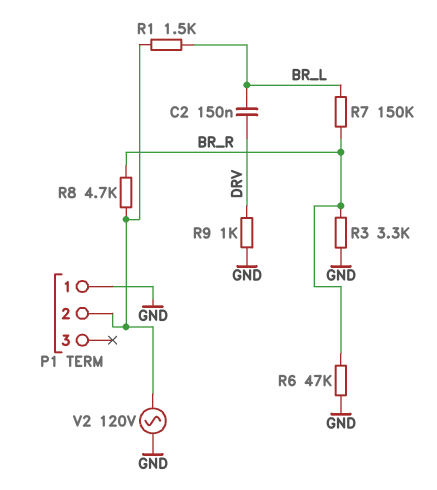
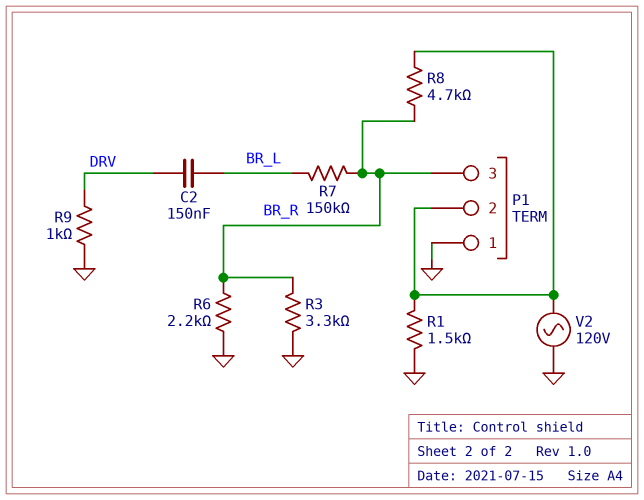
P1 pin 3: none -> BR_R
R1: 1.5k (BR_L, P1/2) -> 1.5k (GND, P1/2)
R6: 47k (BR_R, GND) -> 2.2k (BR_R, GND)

----

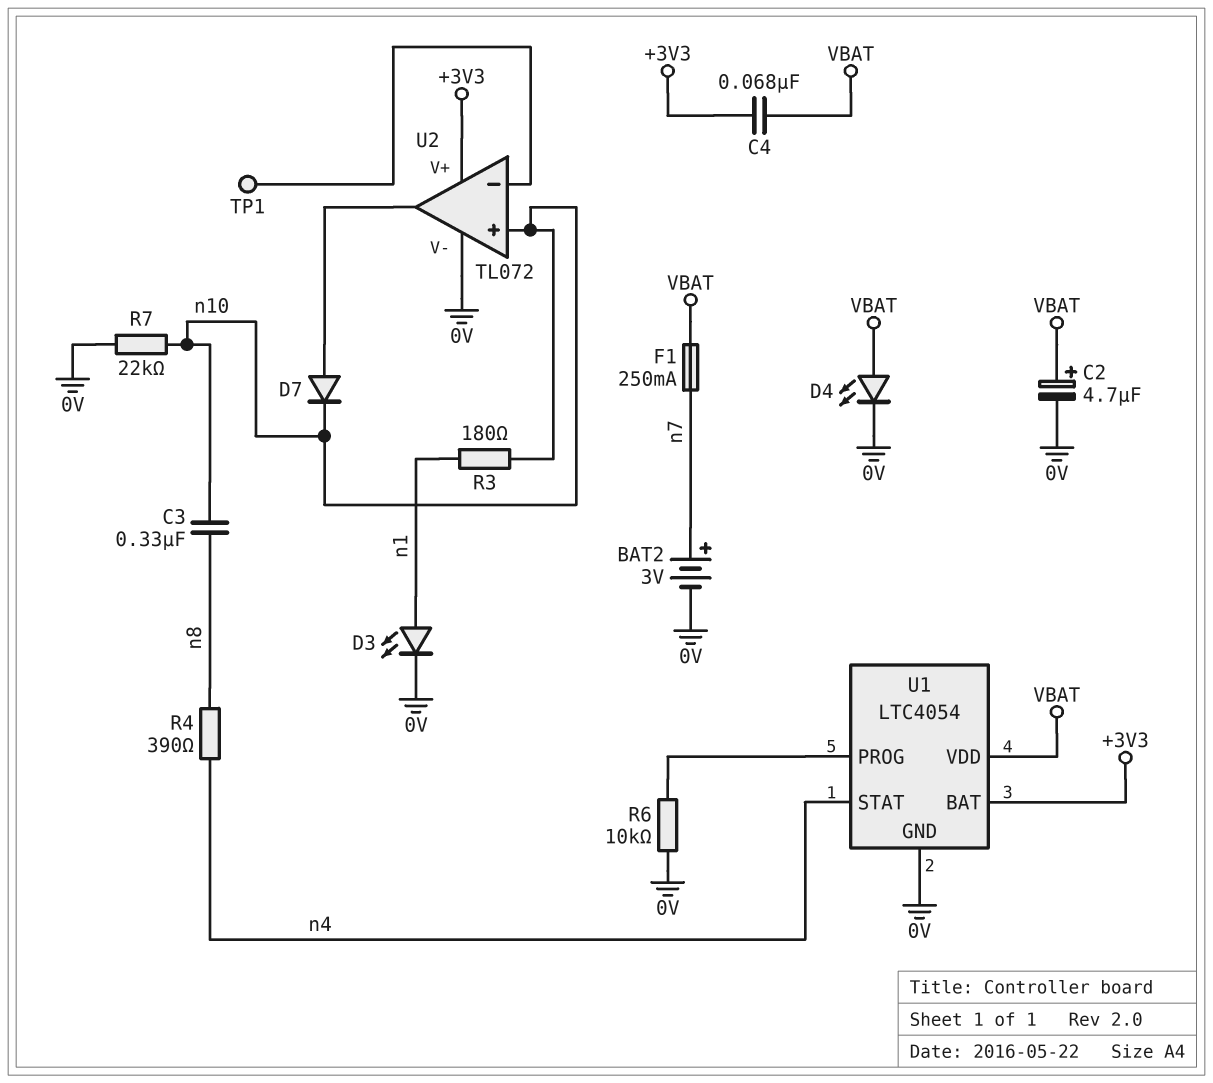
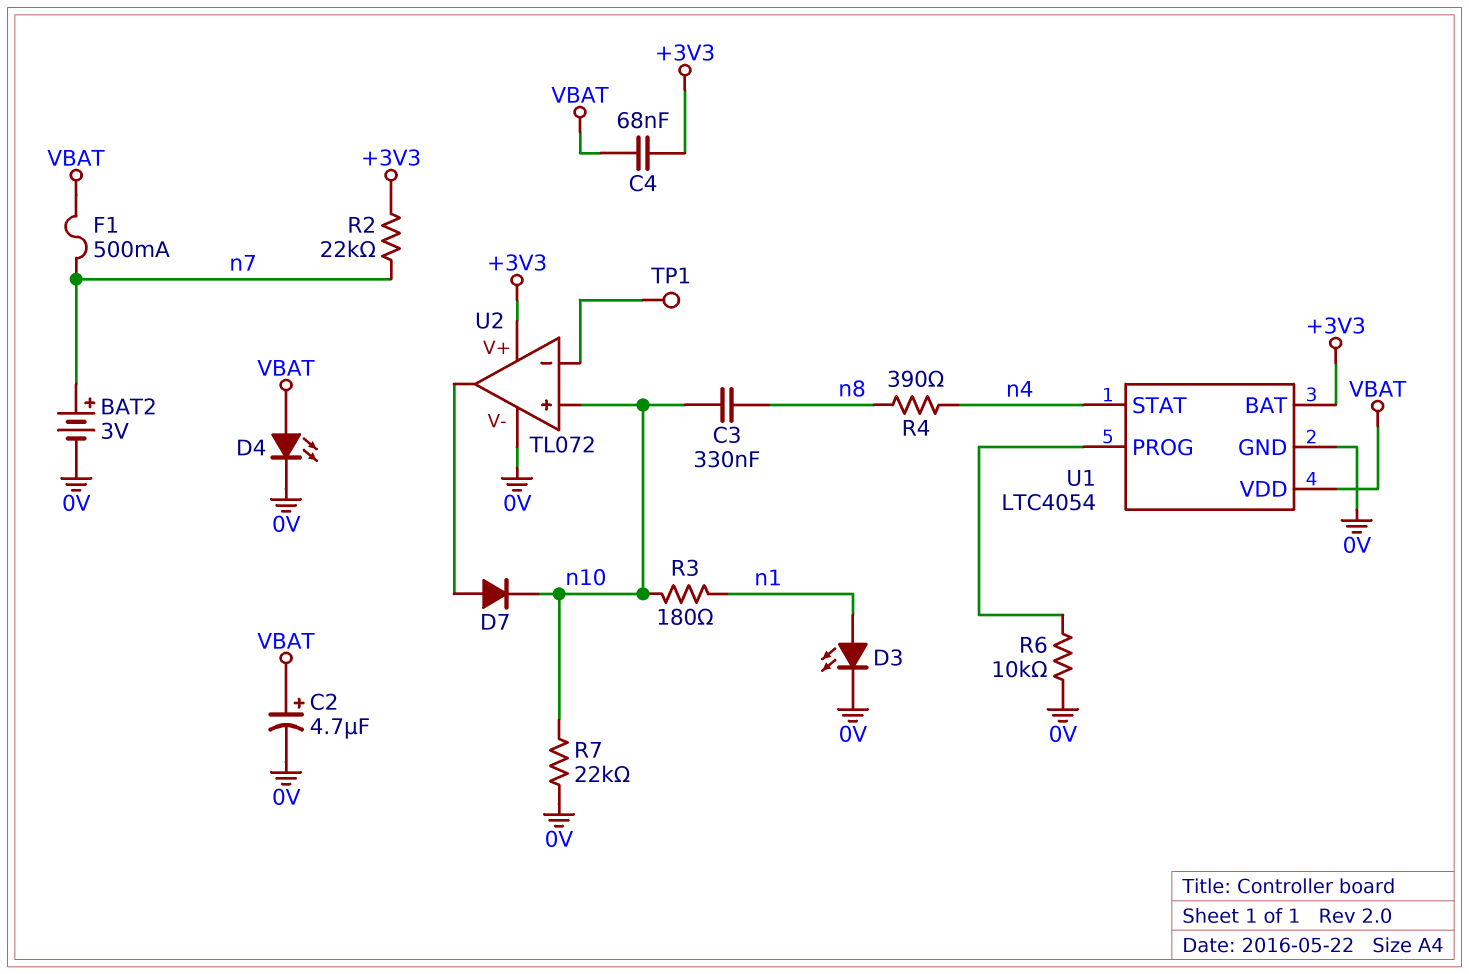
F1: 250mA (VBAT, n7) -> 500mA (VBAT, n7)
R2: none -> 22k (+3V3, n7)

----

» INSTRUCTIONS TO FOLLOW: In the listing above, locate the line containing "P1 pin 3: none -> BR_R" and the line containing "R6: 47k (BR_R, GND) -> 2.2k (BR_R, GND)". Extract those two lines and every line between them, exactly as written, and only those.

» RESULT OF THE EXERCISE:
P1 pin 3: none -> BR_R
R1: 1.5k (BR_L, P1/2) -> 1.5k (GND, P1/2)
R6: 47k (BR_R, GND) -> 2.2k (BR_R, GND)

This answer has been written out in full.